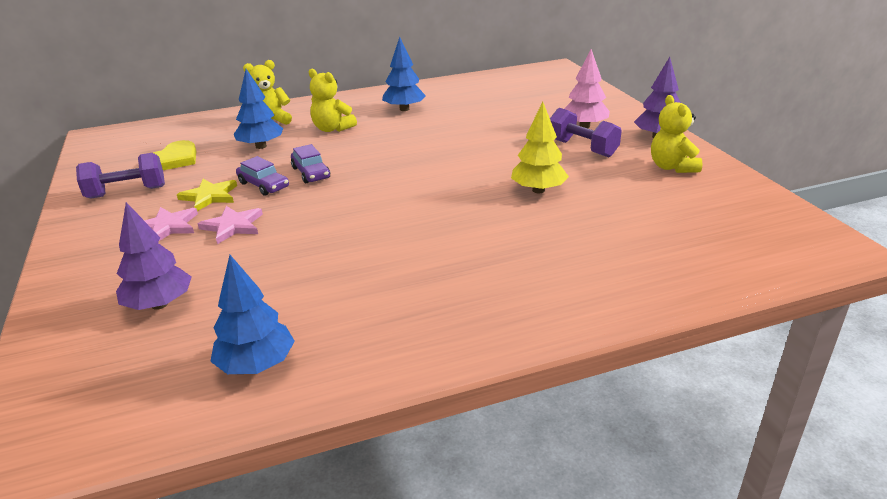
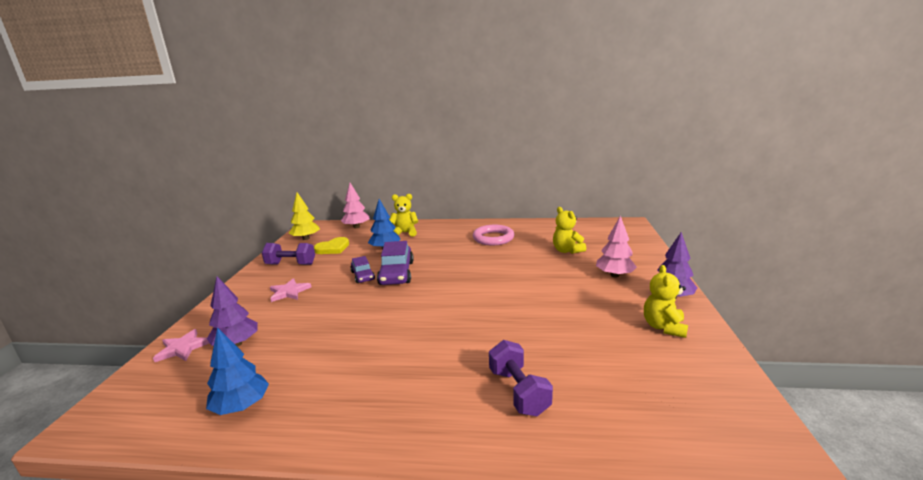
camera: 25 degrees right, 10 degrees down
(181, 125) = (356, 227): none -> pink tree
(210, 196) = (328, 277): yellow star -> none
(233, 226) = (321, 300): pink star -> pink star (183, 348)
(311, 173) = (396, 273): purple car -> purple car, size x1.68
(332, 129) = (436, 244): yellow teddy bear -> yellow teddy bear (567, 250)
(404, 109) = (493, 238): blue tree -> pink ring
(538, 190) = (535, 321): yellow tree -> yellow tree (306, 238)
(582, 148) = (598, 293): purple dumbbell -> purple dumbbell (519, 391)

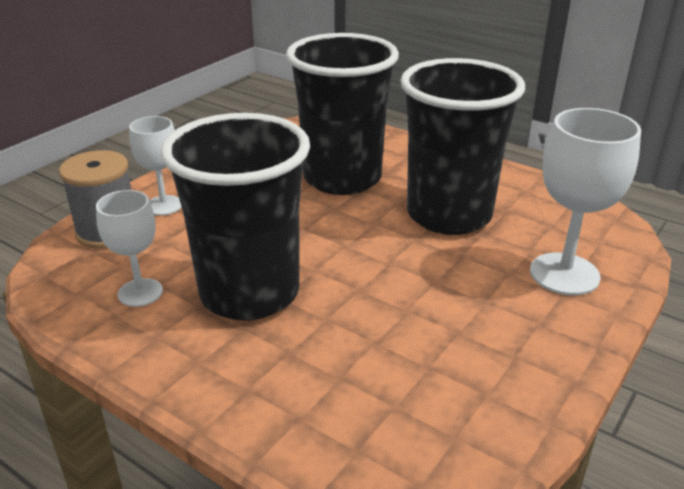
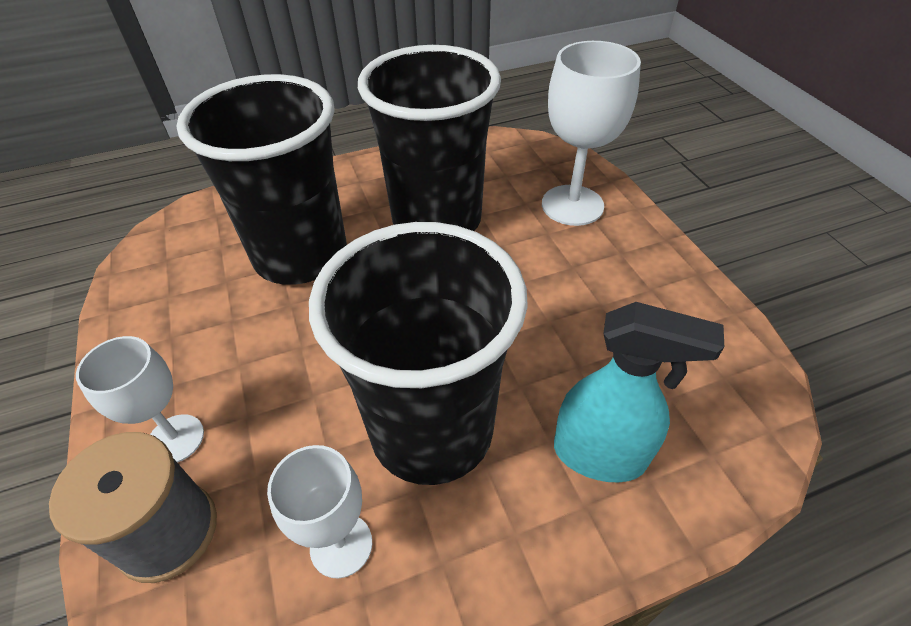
camera: 55 degrees left, 15 degrees up
(298, 382) = (600, 455): none -> turquoise spray bottle

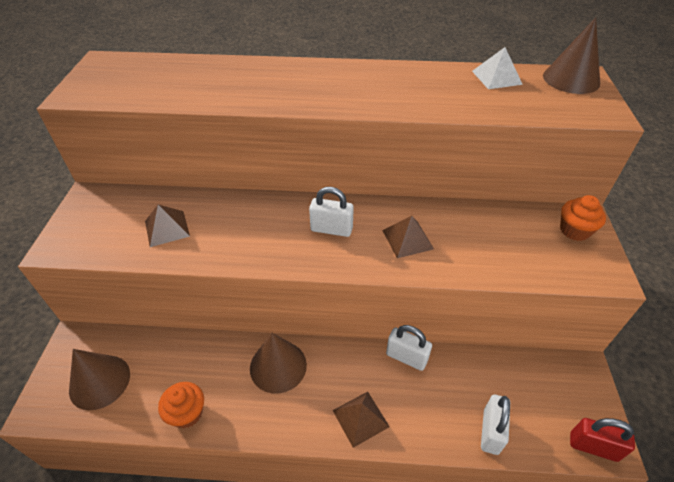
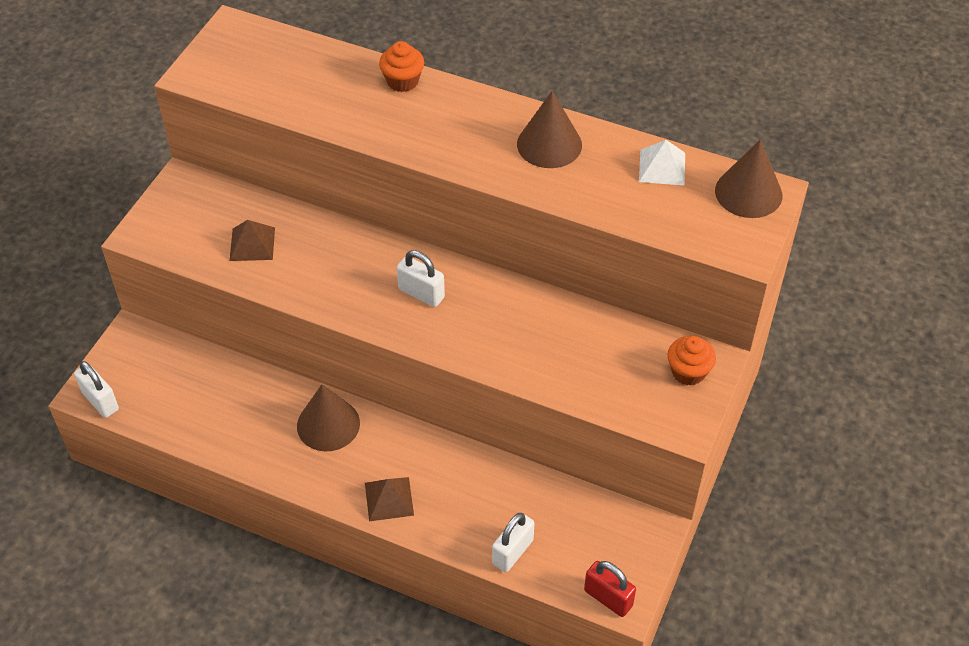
camera: 20 degrees right, 5 degrees up
(99, 381) = (148, 384): brown cone -> brown cone (549, 144)
(187, 413) = (223, 440): orange cupcake -> orange cupcake (402, 81)
(406, 357) = (467, 457): white padlock -> white padlock (100, 401)
(407, 239) = (496, 328): brown pyramid -> none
# # # #
* Problem details:
Skip the pictures, then retype every line above exactly.

* Solution:
camera: 25 degrees right, 10 degrees down
(181, 125) = (356, 227): none -> pink tree
(210, 196) = (328, 277): yellow star -> none
(233, 226) = (321, 300): pink star -> pink star (183, 348)
(311, 173) = (396, 273): purple car -> purple car, size x1.68
(332, 129) = (436, 244): yellow teddy bear -> yellow teddy bear (567, 250)
(404, 109) = (493, 238): blue tree -> pink ring
(538, 190) = (535, 321): yellow tree -> yellow tree (306, 238)
(582, 148) = (598, 293): purple dumbbell -> purple dumbbell (519, 391)

camera: 55 degrees left, 15 degrees up
(298, 382) = (600, 455): none -> turquoise spray bottle

camera: 20 degrees right, 5 degrees up
(99, 381) = (148, 384): brown cone -> brown cone (549, 144)
(187, 413) = (223, 440): orange cupcake -> orange cupcake (402, 81)
(406, 357) = (467, 457): white padlock -> white padlock (100, 401)
(407, 239) = (496, 328): brown pyramid -> none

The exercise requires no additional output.